Problem to solve: Set the records down again, exactly, without their images.

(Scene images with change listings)
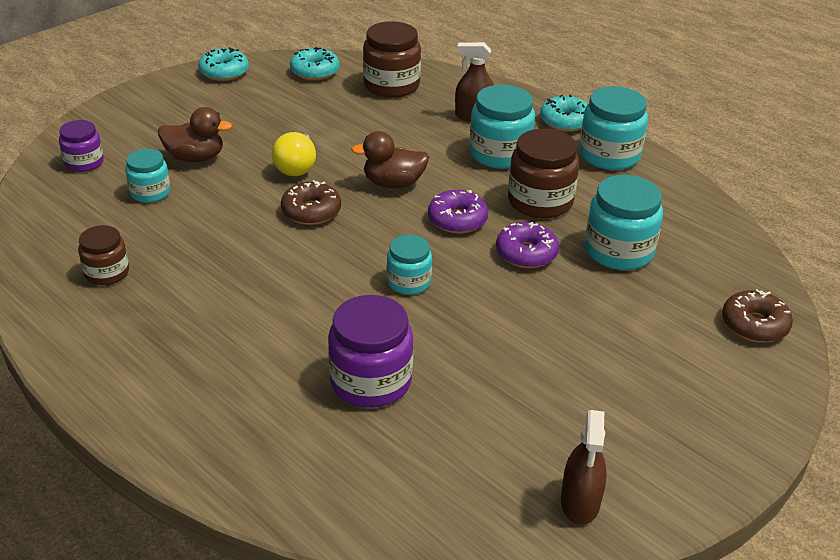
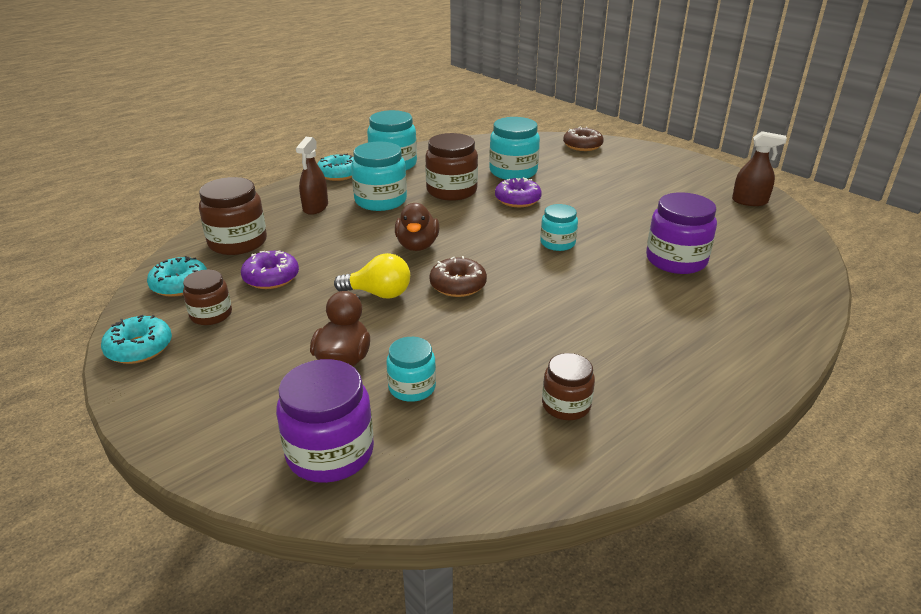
camera: 85 degrees left, 5 degrees down
(84, 162) = (330, 453): purple jar -> purple jar, size x1.65
(267, 92) = (211, 314): none -> brown jar
(457, 220) = (474, 221): purple donut -> purple donut (271, 278)

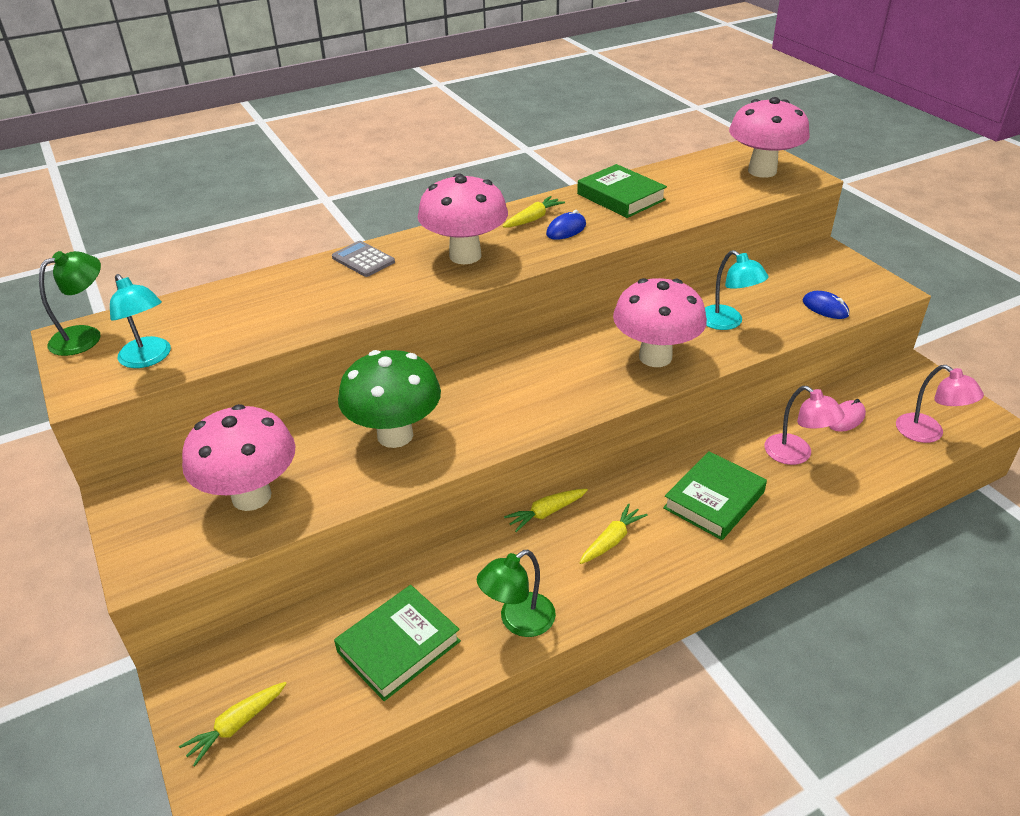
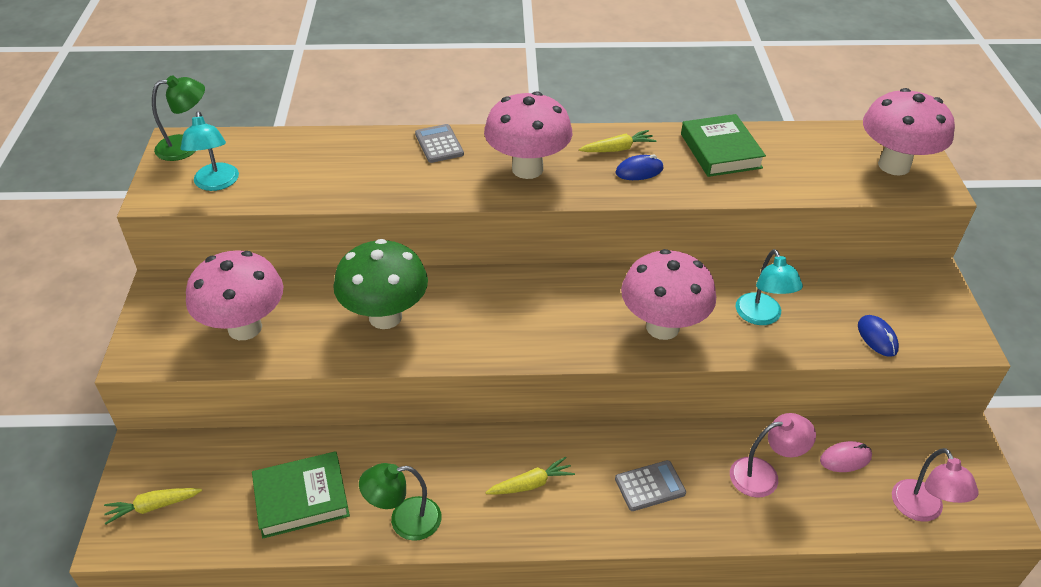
camera: 25 degrees right, 5 degrees up
(546, 513) = (493, 434): yellow carrot -> none
(714, 500) = (650, 486): green book -> grey calculator
(796, 455) = (764, 475): pink lamp -> pink lamp turned 90 degrees counterclockwise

Solution:
camera: 85 degrees left, 5 degrees down
(84, 162) = (330, 453): purple jar -> purple jar, size x1.65
(267, 92) = (211, 314): none -> brown jar
(457, 220) = (474, 221): purple donut -> purple donut (271, 278)

camera: 25 degrees right, 5 degrees up
(546, 513) = (493, 434): yellow carrot -> none
(714, 500) = (650, 486): green book -> grey calculator
(796, 455) = (764, 475): pink lamp -> pink lamp turned 90 degrees counterclockwise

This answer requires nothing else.